Task data:
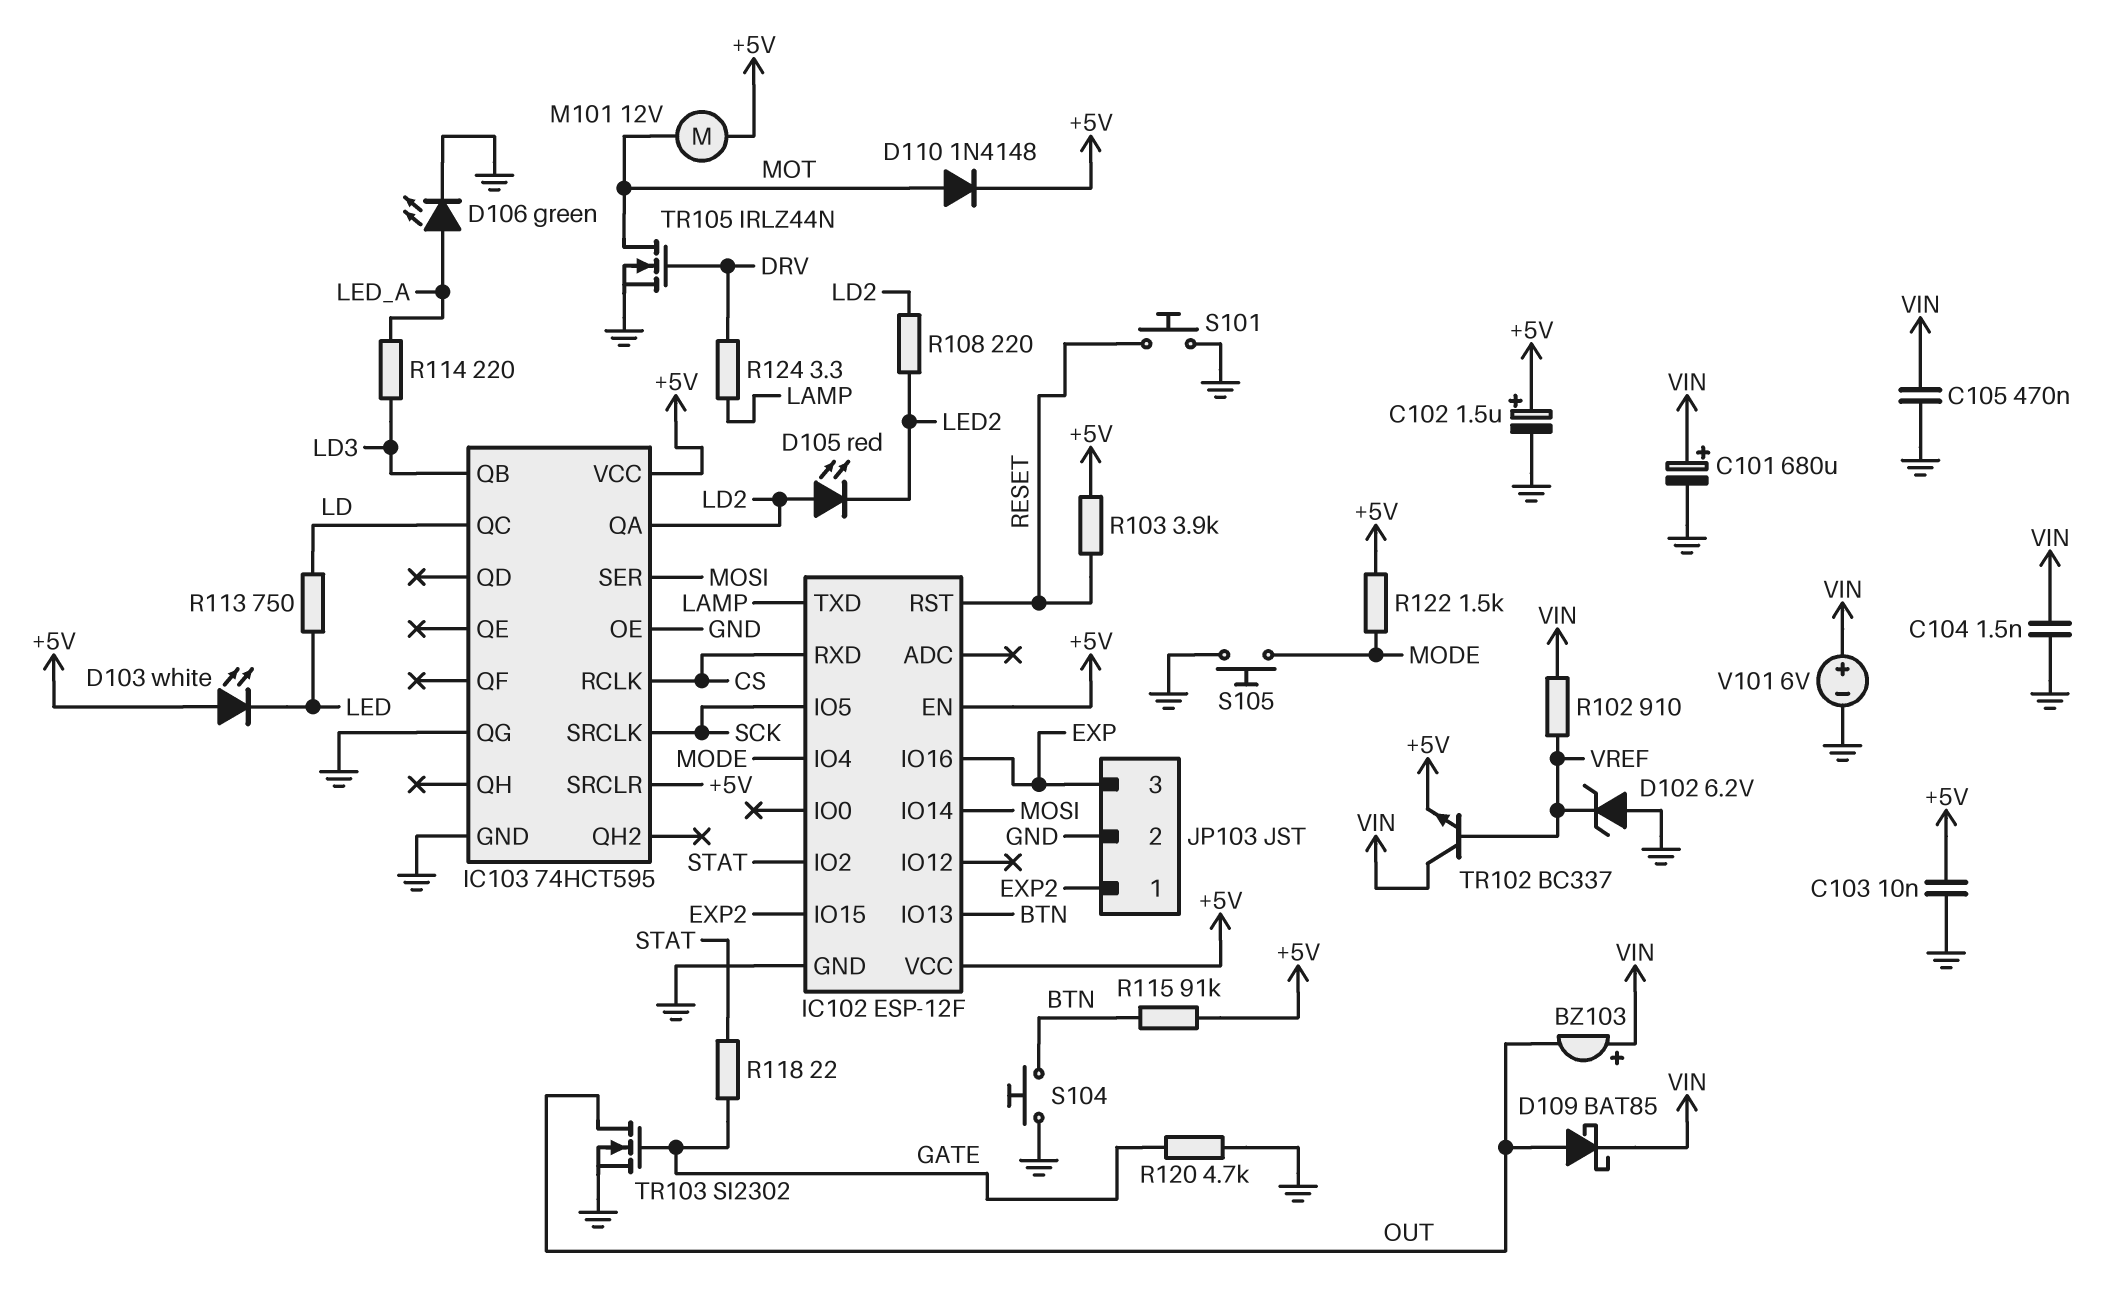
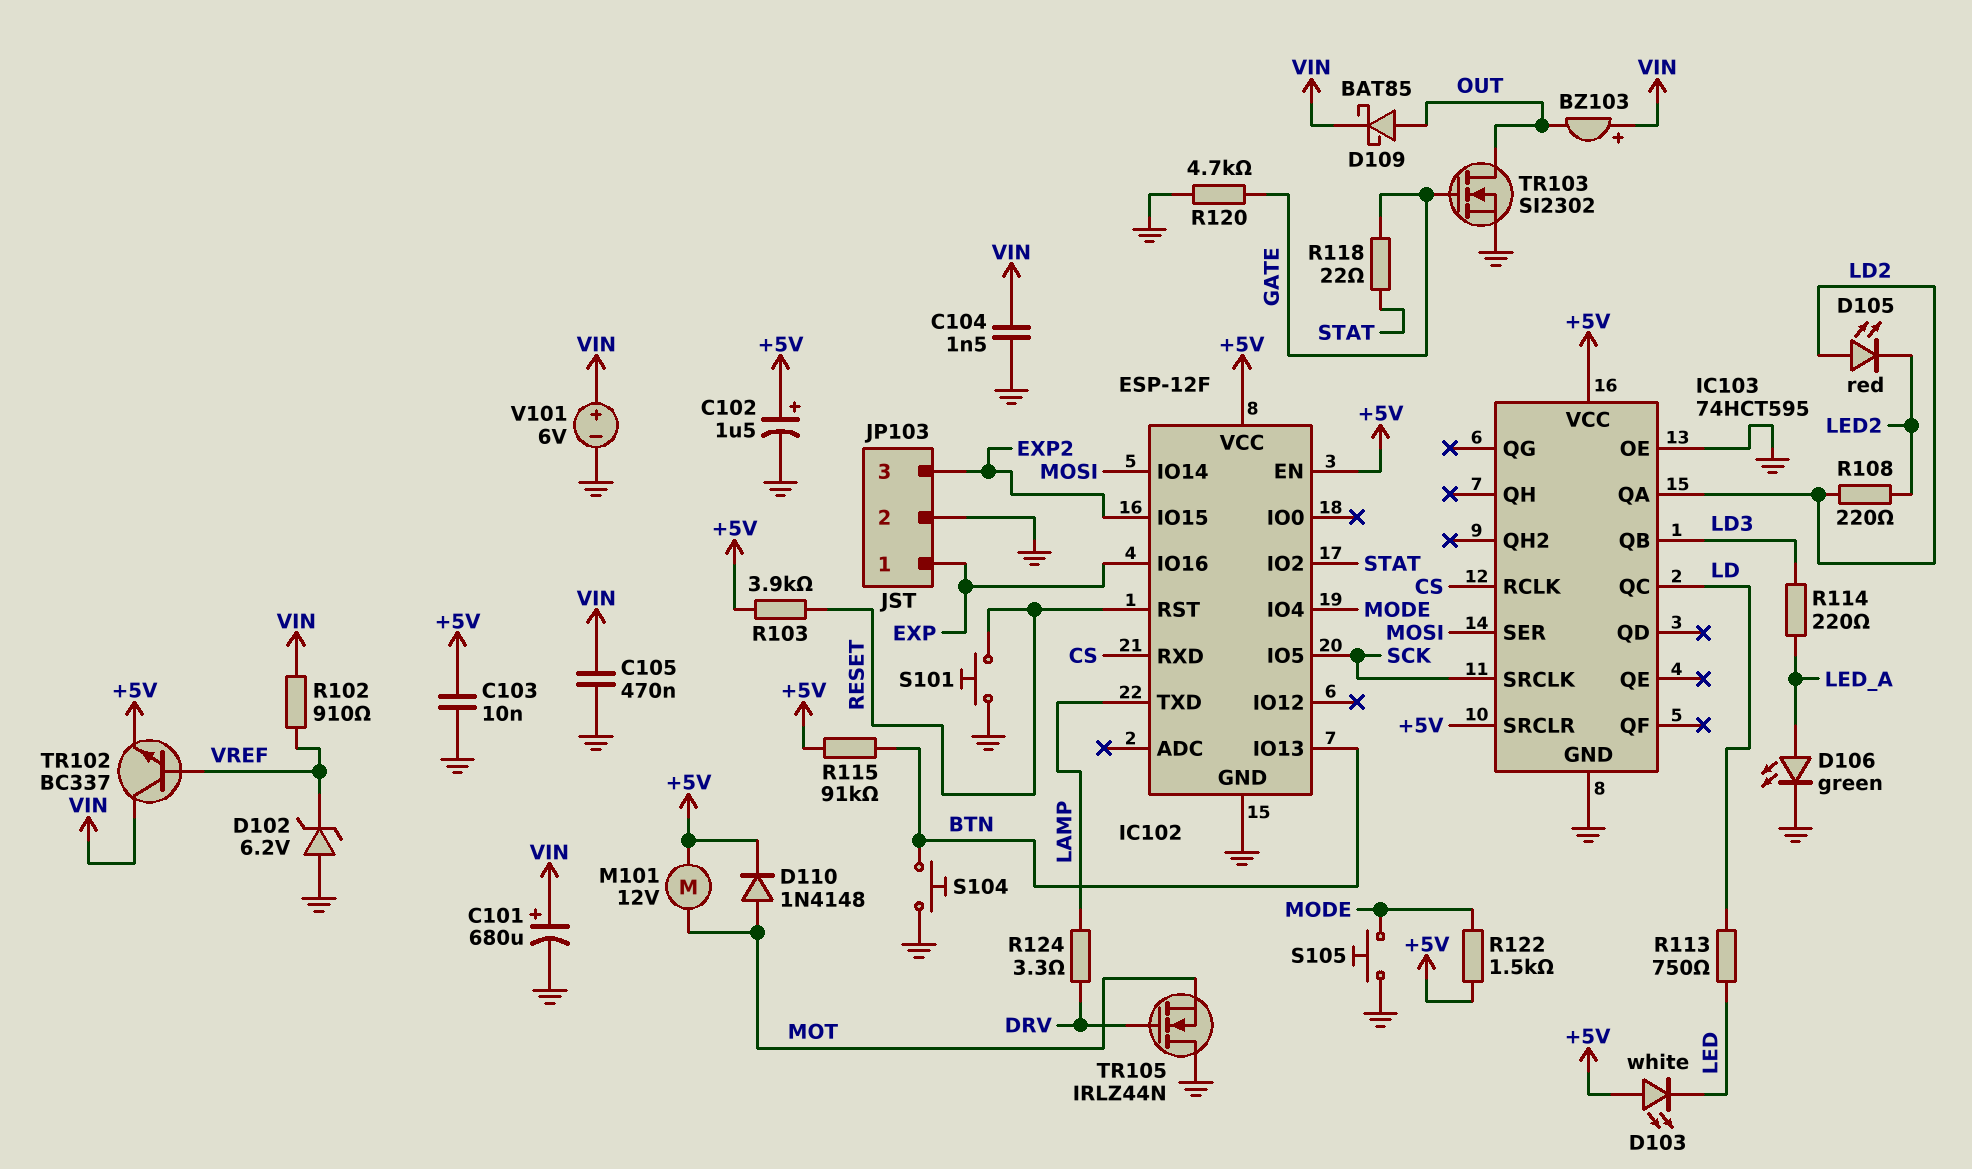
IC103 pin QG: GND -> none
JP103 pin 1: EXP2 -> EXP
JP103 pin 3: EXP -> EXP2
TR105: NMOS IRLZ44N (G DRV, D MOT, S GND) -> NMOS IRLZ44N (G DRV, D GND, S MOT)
--
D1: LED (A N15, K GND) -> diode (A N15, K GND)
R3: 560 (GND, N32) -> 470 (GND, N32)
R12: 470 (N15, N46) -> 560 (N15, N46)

Work order: From the listing above, output exactly the run of lines that starts with the line containing "IC103 pin QG: GND -> none" and ends with the line containing "TR105: NMOS IRLZ44N".

Solution for this problem:
IC103 pin QG: GND -> none
JP103 pin 1: EXP2 -> EXP
JP103 pin 3: EXP -> EXP2
TR105: NMOS IRLZ44N (G DRV, D MOT, S GND) -> NMOS IRLZ44N (G DRV, D GND, S MOT)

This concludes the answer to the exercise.